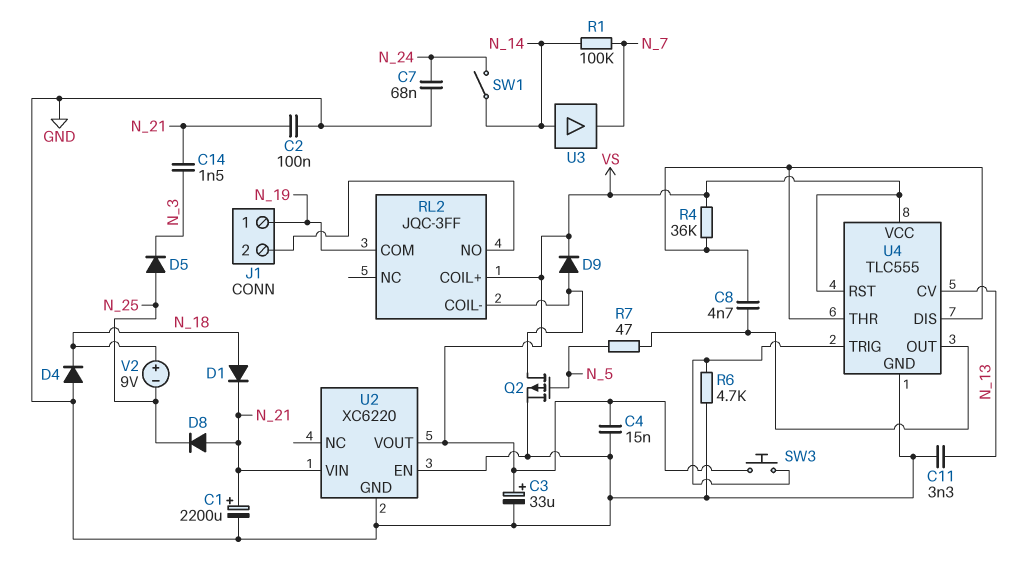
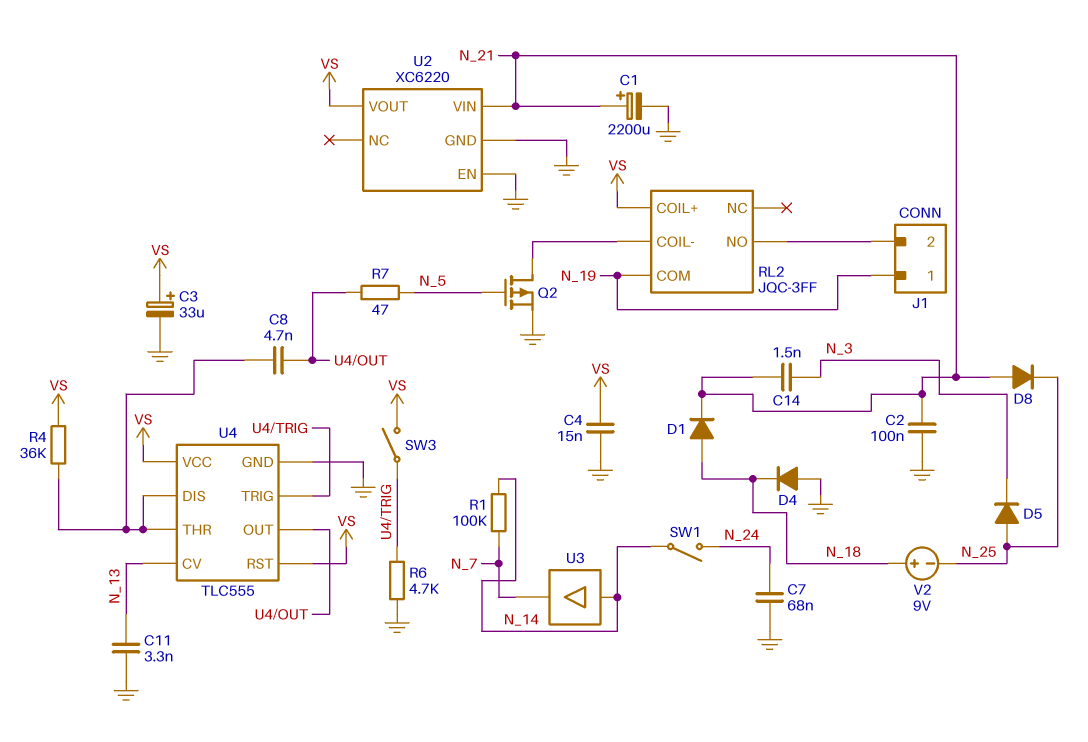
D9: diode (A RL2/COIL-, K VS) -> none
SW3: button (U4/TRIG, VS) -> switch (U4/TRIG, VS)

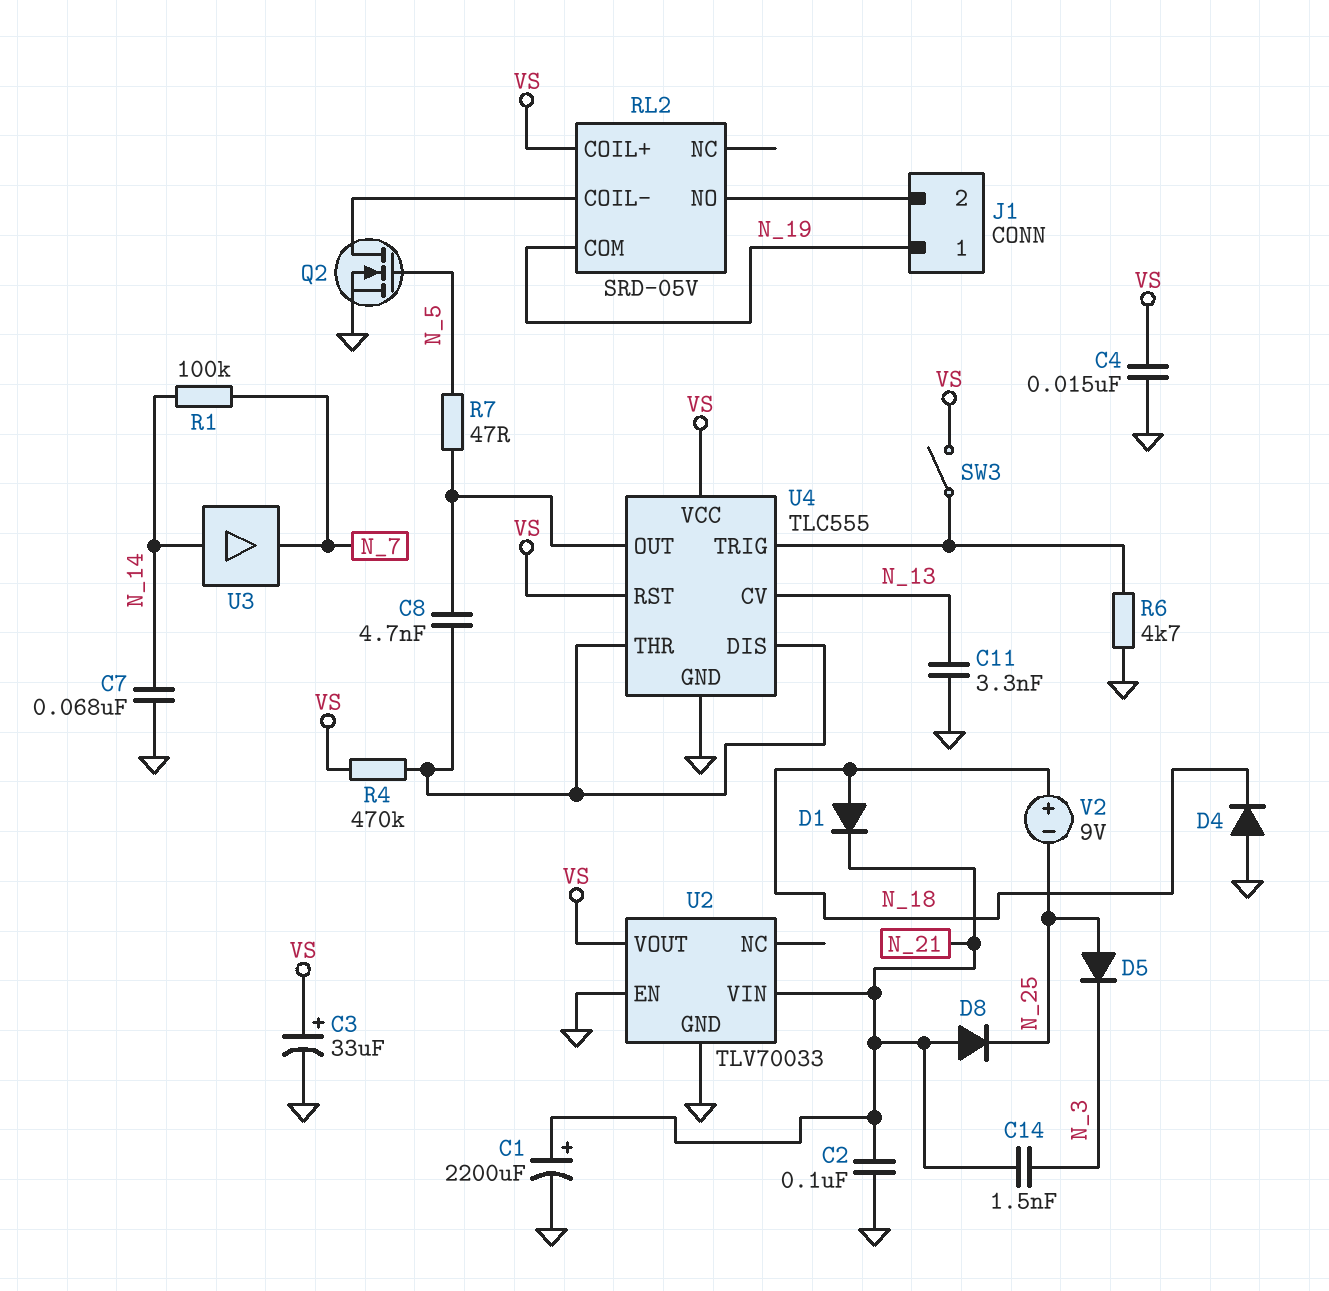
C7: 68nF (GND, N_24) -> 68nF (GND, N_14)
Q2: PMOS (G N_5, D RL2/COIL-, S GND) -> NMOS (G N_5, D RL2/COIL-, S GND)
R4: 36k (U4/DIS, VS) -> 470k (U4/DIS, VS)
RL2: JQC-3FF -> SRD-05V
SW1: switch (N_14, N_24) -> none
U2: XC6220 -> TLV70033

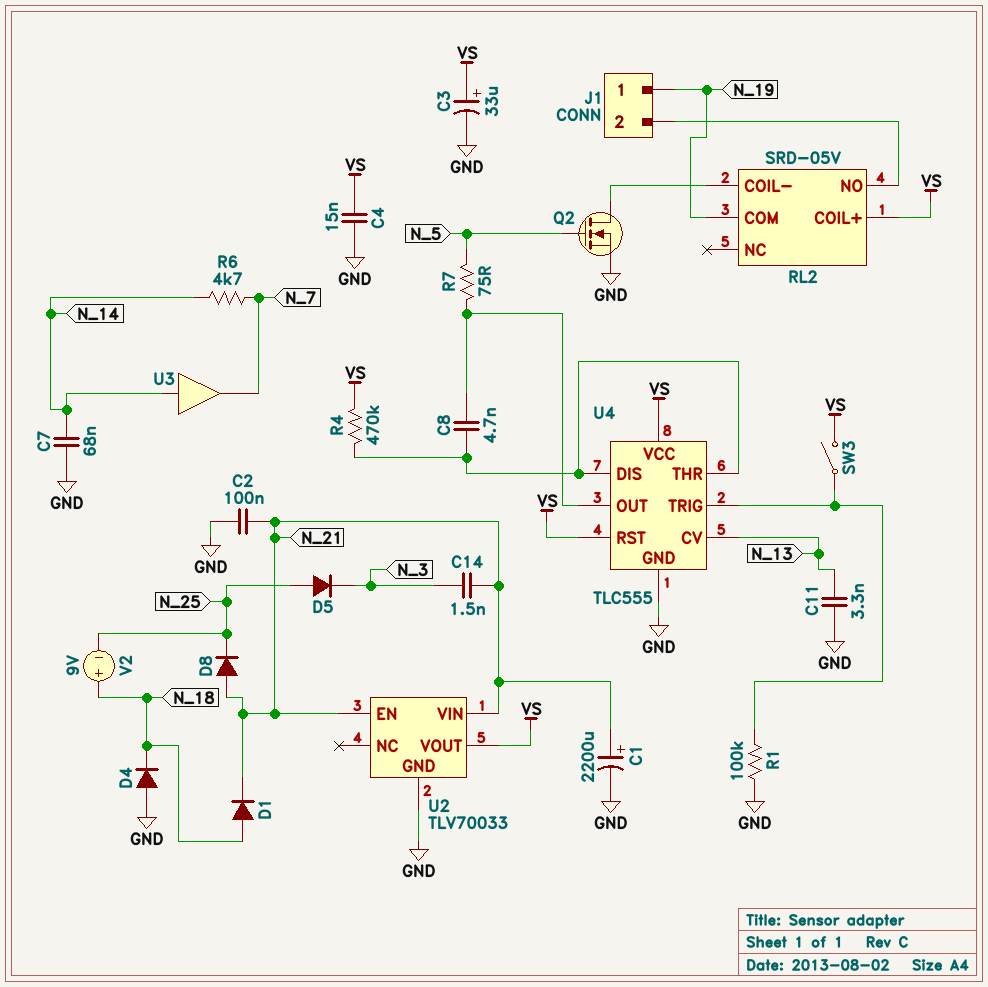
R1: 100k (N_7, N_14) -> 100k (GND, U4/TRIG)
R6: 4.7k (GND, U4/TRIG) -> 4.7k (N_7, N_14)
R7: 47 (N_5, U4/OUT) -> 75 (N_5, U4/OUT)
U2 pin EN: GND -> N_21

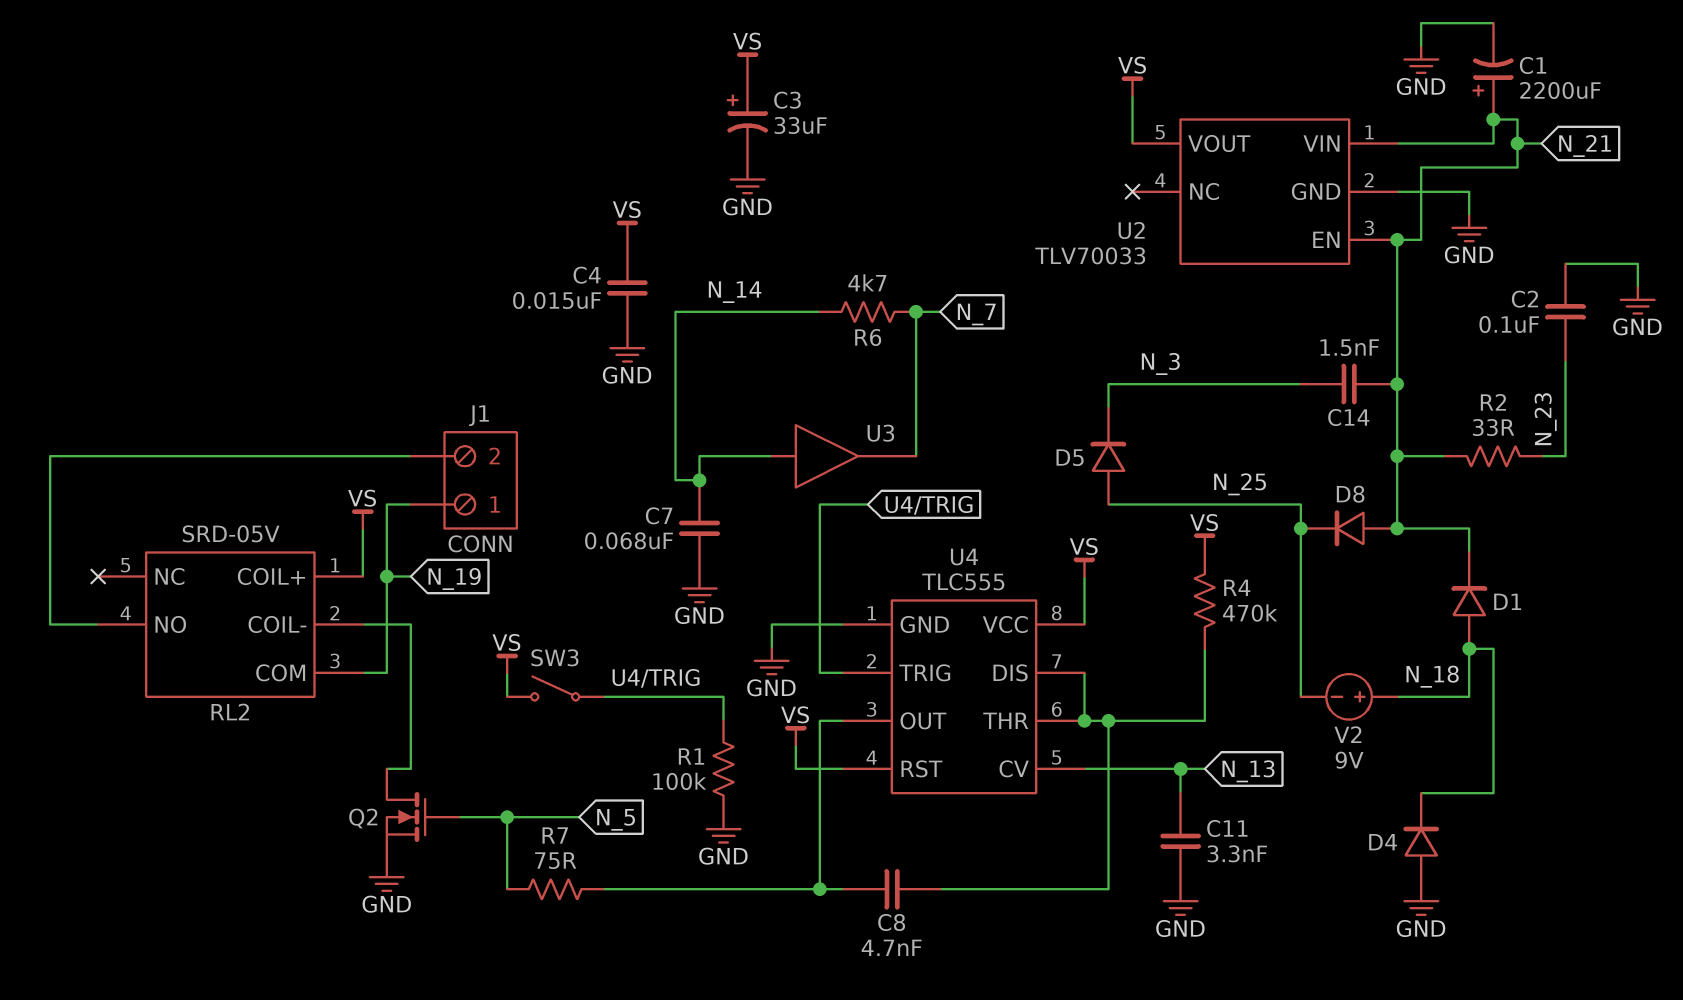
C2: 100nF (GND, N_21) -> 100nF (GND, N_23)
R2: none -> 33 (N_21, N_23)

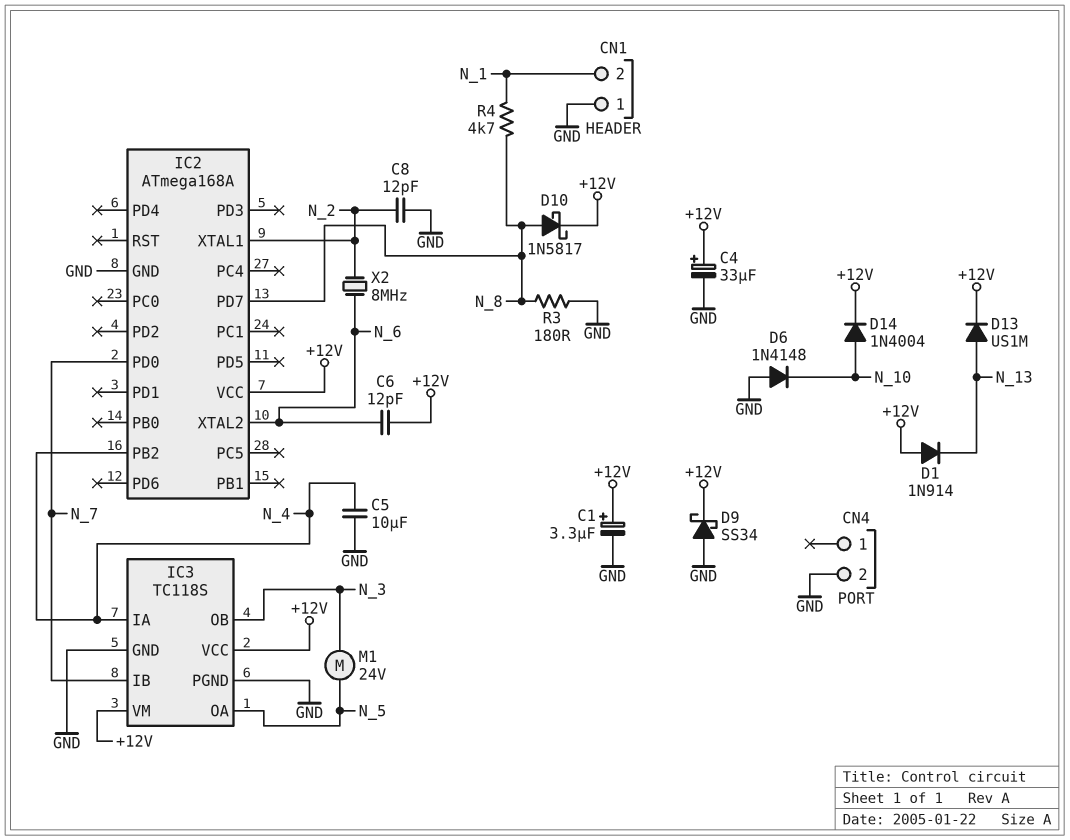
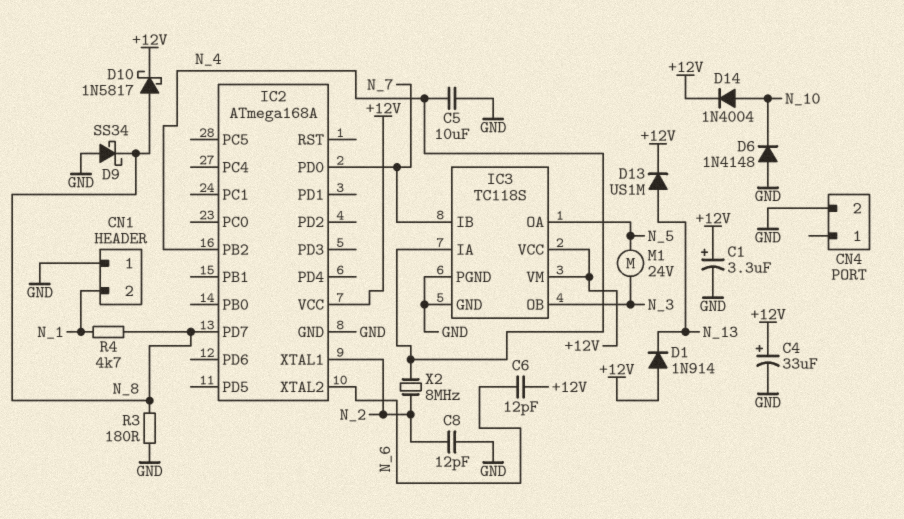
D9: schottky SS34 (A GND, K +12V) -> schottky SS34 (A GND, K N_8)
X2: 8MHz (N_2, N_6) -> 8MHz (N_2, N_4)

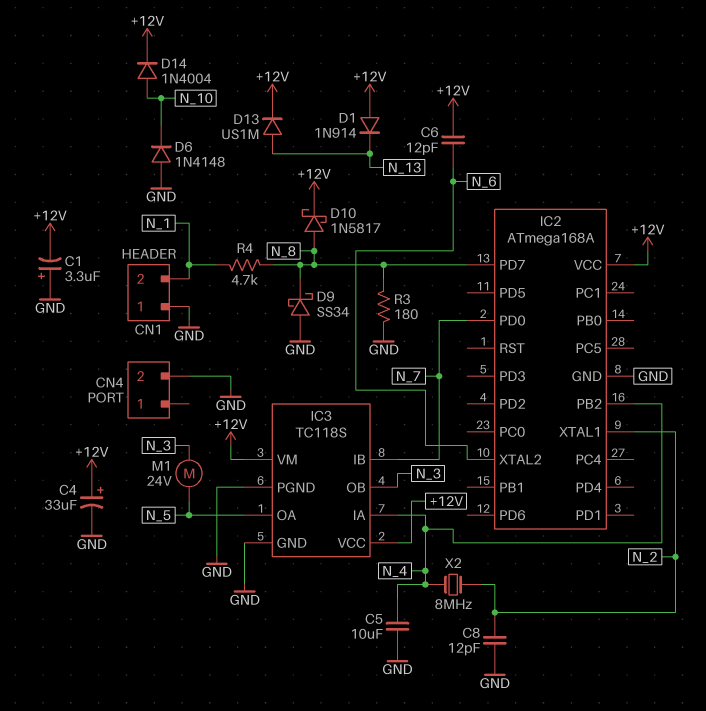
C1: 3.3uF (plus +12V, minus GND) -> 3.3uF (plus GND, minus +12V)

::::::::::

ASSIGNMENT: Every line from the one containing "R1: 100k (N_7, N_14) -> 100k (GND, U4/TRIG)" through the final line of the records above is to be written out exactly; nothing else, and no pictures.

EXERCISE RESPONSE:
R1: 100k (N_7, N_14) -> 100k (GND, U4/TRIG)
R6: 4.7k (GND, U4/TRIG) -> 4.7k (N_7, N_14)
R7: 47 (N_5, U4/OUT) -> 75 (N_5, U4/OUT)
U2 pin EN: GND -> N_21

C2: 100nF (GND, N_21) -> 100nF (GND, N_23)
R2: none -> 33 (N_21, N_23)

D9: schottky SS34 (A GND, K +12V) -> schottky SS34 (A GND, K N_8)
X2: 8MHz (N_2, N_6) -> 8MHz (N_2, N_4)

C1: 3.3uF (plus +12V, minus GND) -> 3.3uF (plus GND, minus +12V)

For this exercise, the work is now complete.